● Task statement:
Output, word for word, the lines of this listing that fall between the line with "R103: 1k (VBAT, VREF) -> 1k (LEDK, VBAT)" and the line with "R104: 30k (BR_L, VX) -> 30k (BR_L, BR_R)", counting both of those lines, and no others.

● Available data:
· · · ·

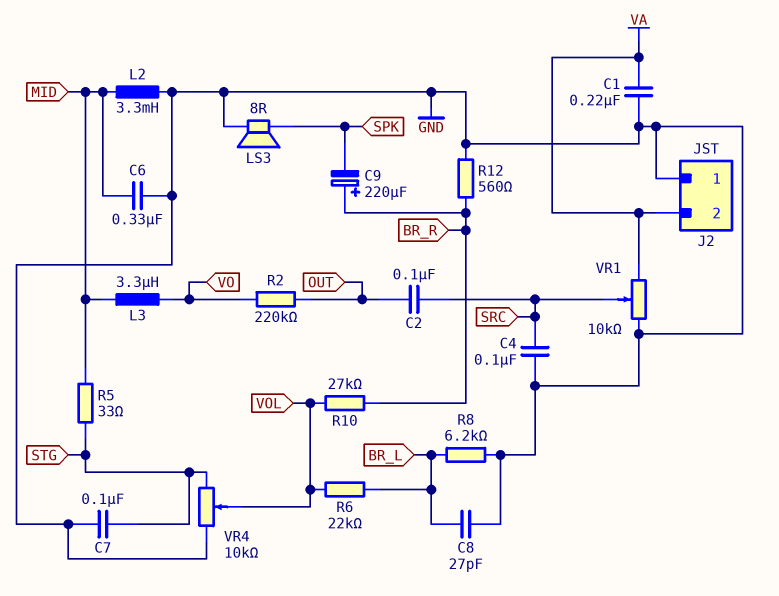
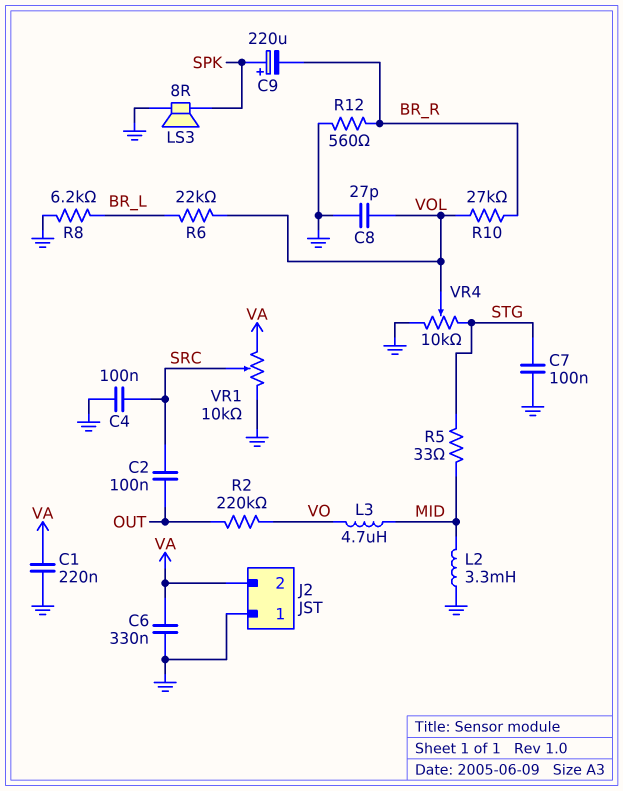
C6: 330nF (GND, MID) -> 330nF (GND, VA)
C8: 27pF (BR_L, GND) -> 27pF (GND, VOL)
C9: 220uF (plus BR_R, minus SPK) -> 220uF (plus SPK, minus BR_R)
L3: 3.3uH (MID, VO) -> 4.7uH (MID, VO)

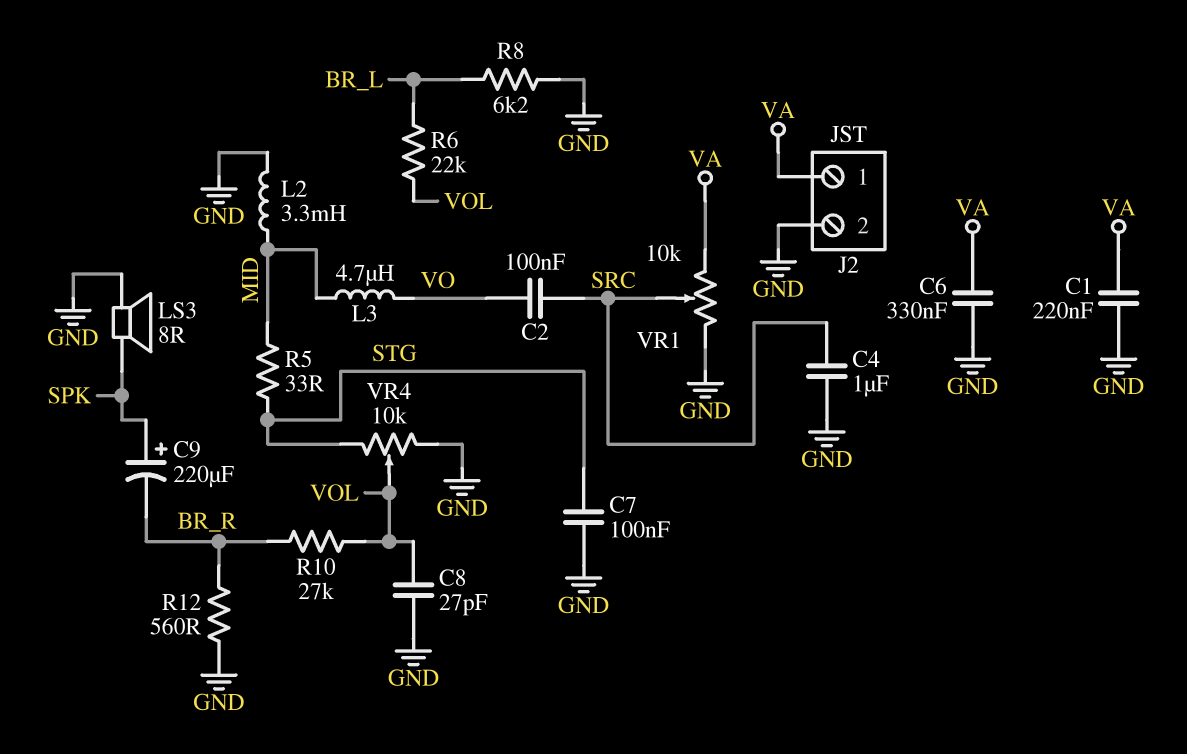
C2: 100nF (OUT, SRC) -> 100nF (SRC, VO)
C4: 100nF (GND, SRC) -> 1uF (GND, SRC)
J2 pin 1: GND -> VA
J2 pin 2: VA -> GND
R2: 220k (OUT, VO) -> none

· · · ·

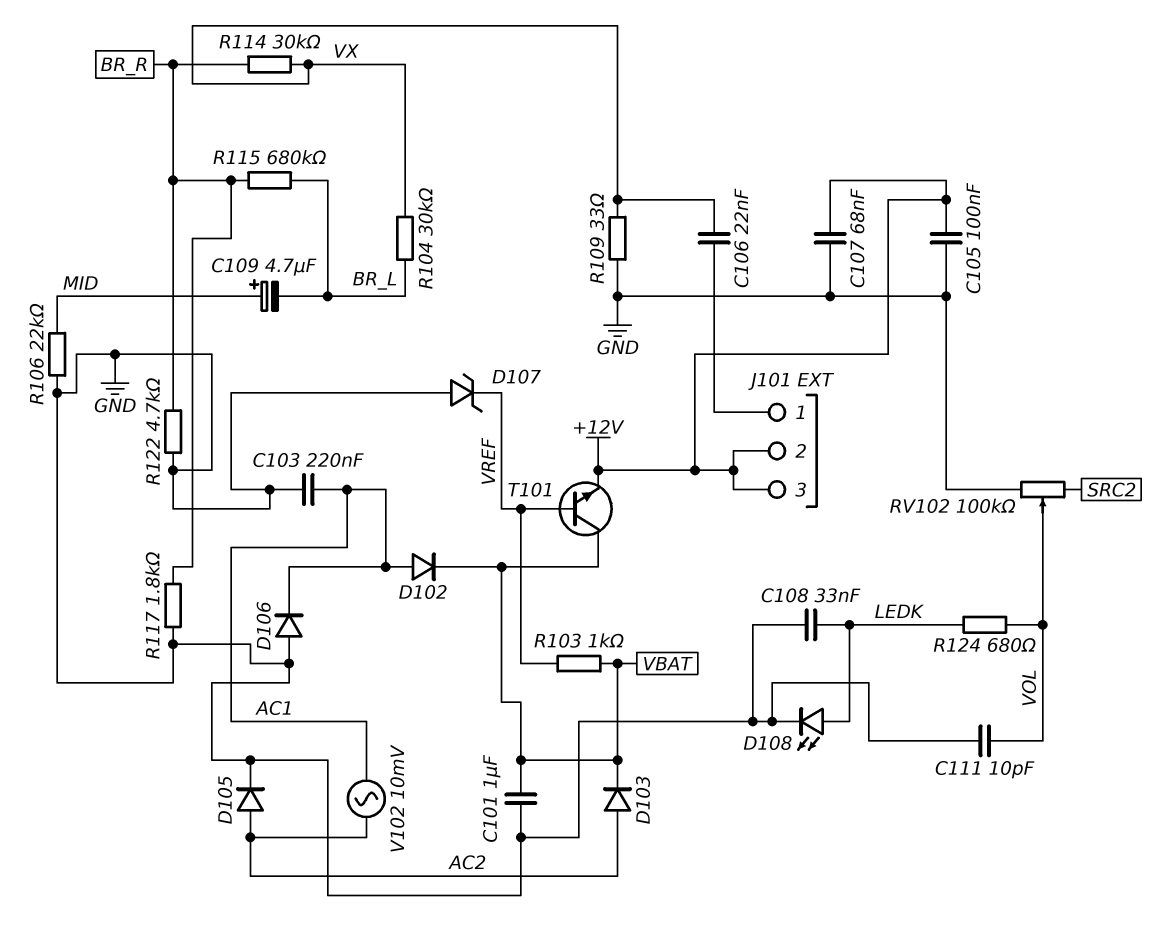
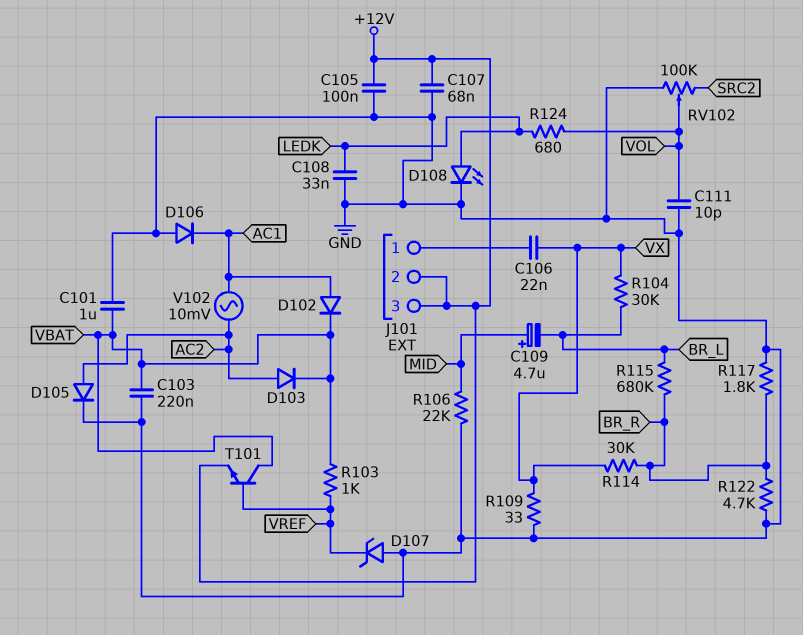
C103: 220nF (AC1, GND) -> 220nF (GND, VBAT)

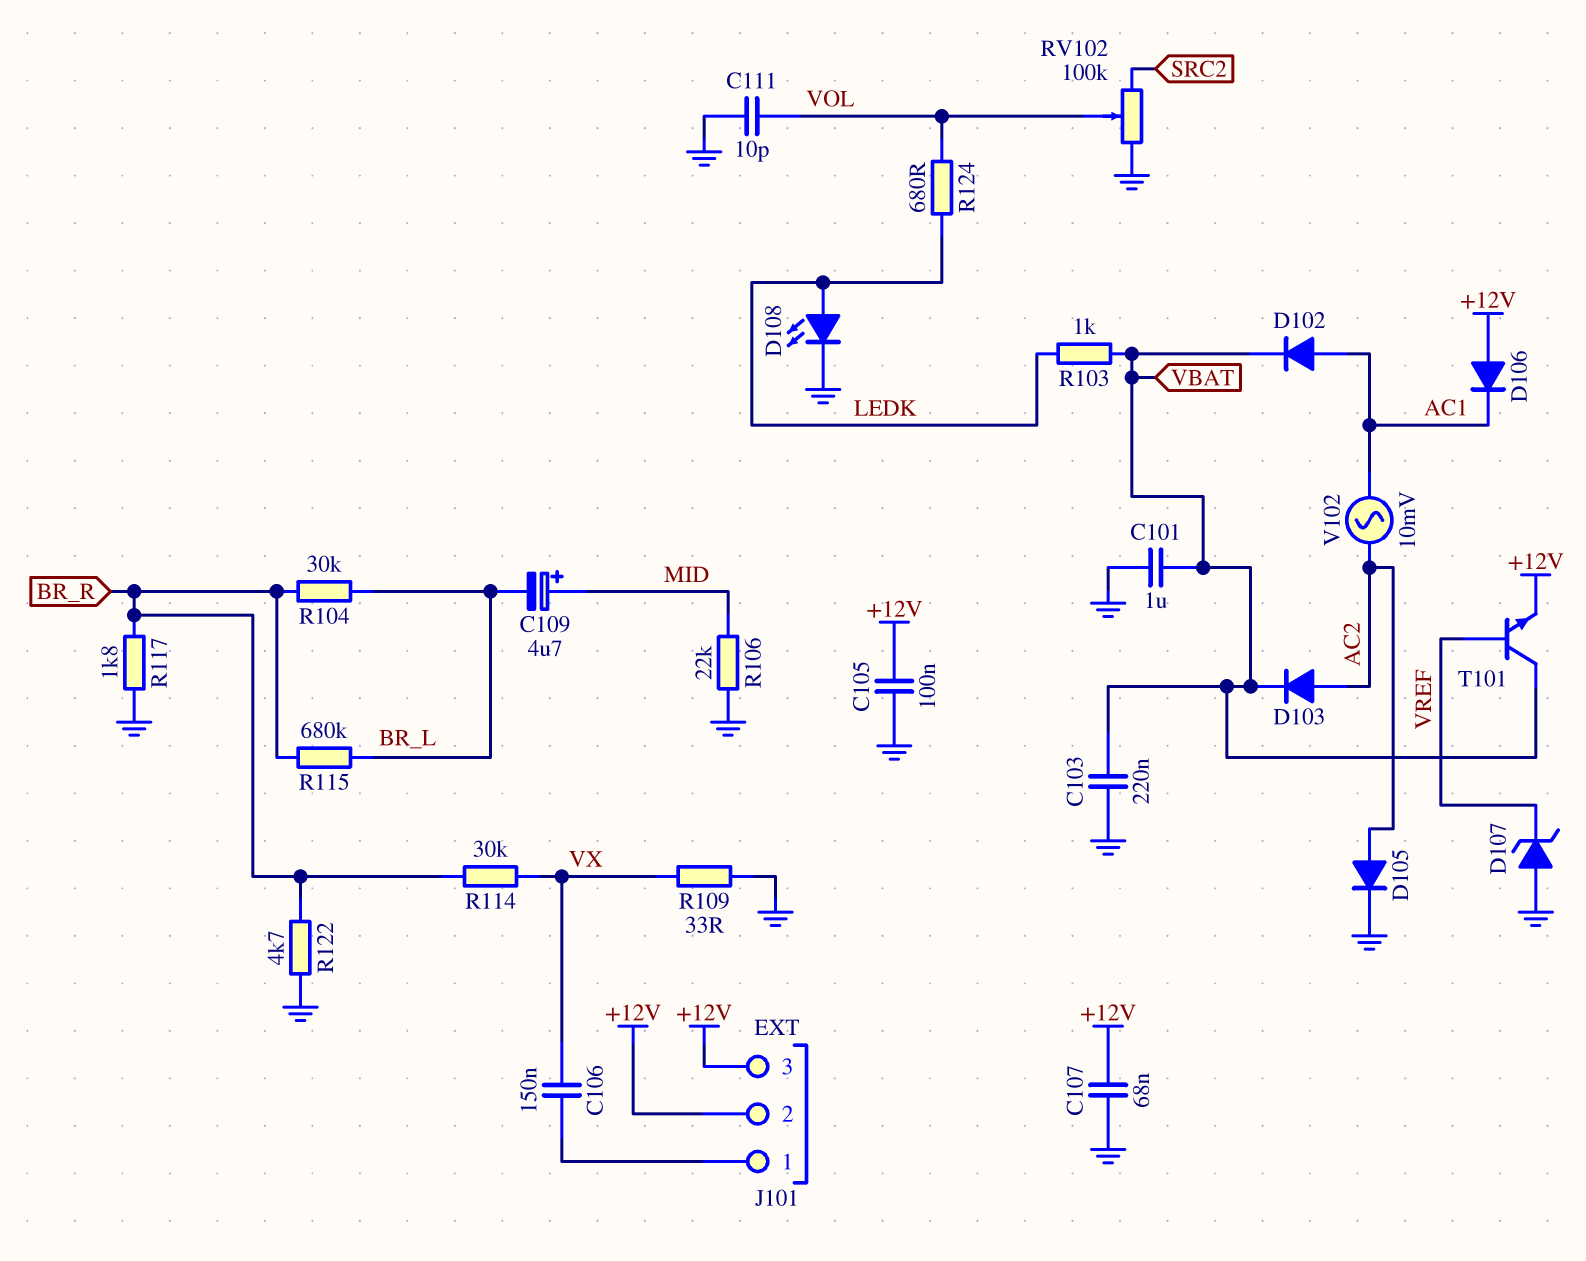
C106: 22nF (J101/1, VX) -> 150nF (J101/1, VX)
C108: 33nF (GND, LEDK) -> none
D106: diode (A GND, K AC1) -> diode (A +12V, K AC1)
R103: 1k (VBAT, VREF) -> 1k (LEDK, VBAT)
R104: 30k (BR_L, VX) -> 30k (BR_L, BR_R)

· · · ·

● Exercise response:
R103: 1k (VBAT, VREF) -> 1k (LEDK, VBAT)
R104: 30k (BR_L, VX) -> 30k (BR_L, BR_R)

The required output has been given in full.